--- Work task ---
Could the listing below be reproduced exactly, minus its pictures?

--- Records to process ---
Content starts

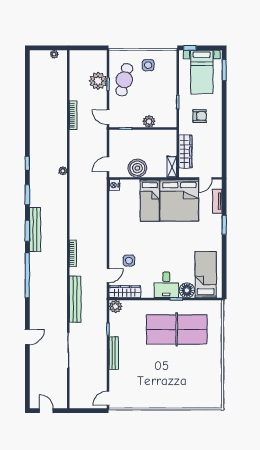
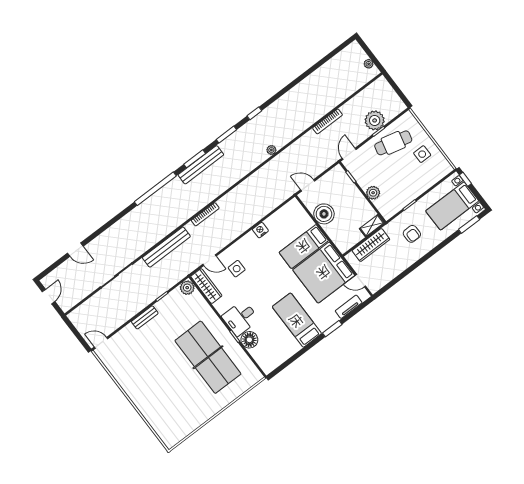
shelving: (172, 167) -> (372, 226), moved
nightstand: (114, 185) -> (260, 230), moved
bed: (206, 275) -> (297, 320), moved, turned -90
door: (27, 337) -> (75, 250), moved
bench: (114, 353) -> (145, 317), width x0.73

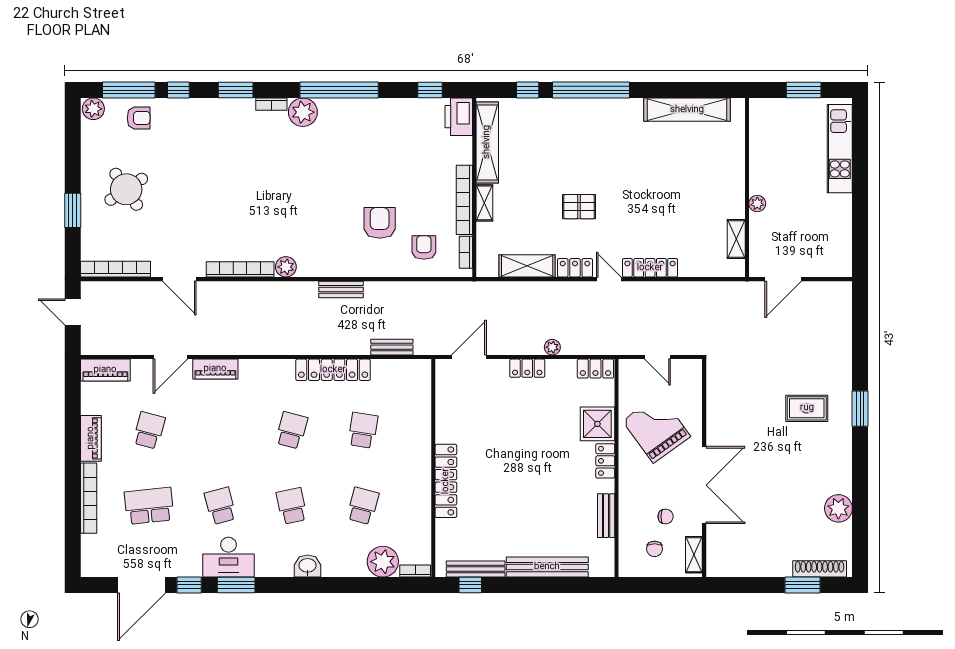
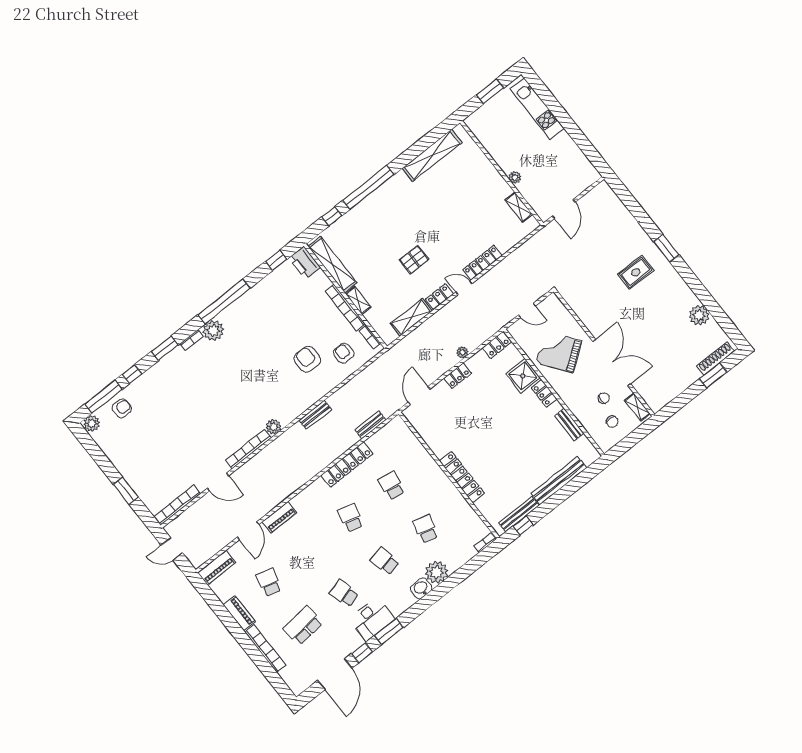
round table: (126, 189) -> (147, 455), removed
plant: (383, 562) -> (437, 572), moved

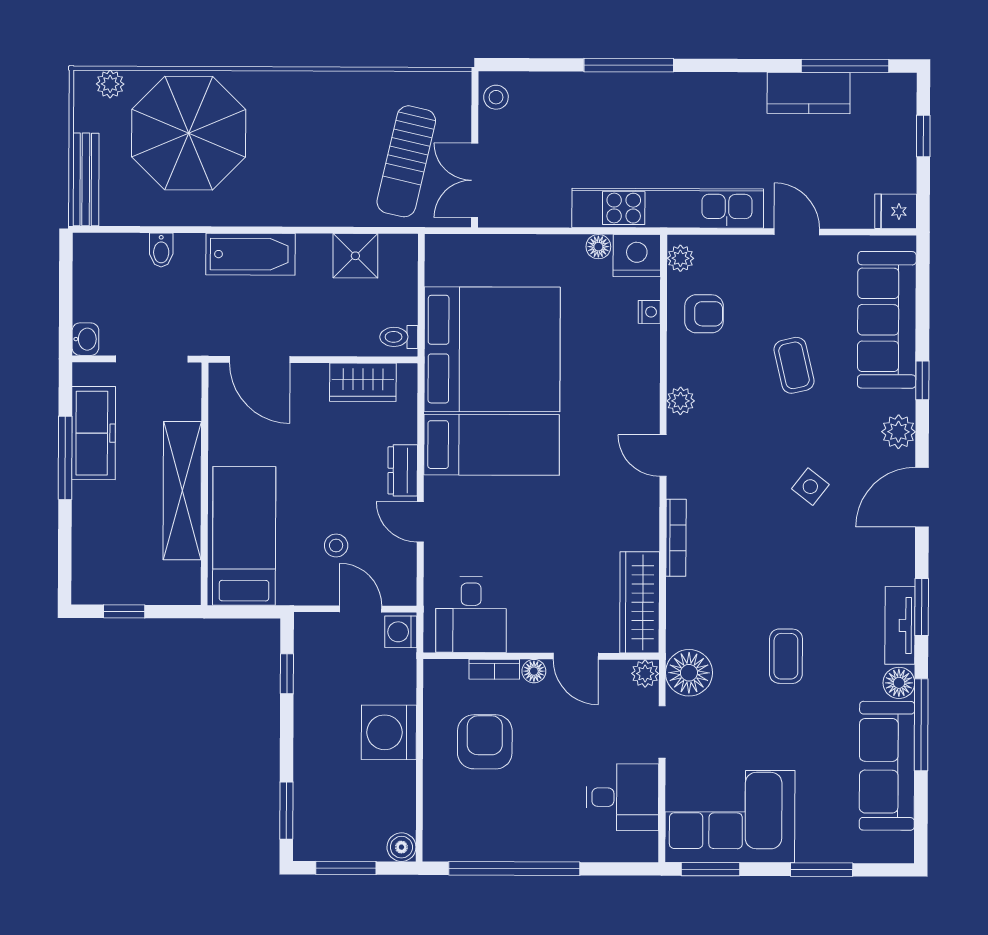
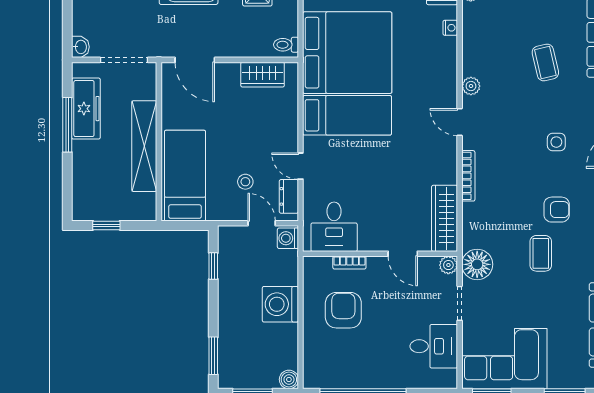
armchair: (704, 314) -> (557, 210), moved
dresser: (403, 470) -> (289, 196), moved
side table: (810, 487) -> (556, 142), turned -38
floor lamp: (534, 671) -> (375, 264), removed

Content ends

--- Result of this exercise ---
shelving: (172, 167) -> (372, 226), moved
nightstand: (114, 185) -> (260, 230), moved
bed: (206, 275) -> (297, 320), moved, turned -90
door: (27, 337) -> (75, 250), moved
bench: (114, 353) -> (145, 317), width x0.73

round table: (126, 189) -> (147, 455), removed
plant: (383, 562) -> (437, 572), moved

armchair: (704, 314) -> (557, 210), moved
dresser: (403, 470) -> (289, 196), moved
side table: (810, 487) -> (556, 142), turned -38
floor lamp: (534, 671) -> (375, 264), removed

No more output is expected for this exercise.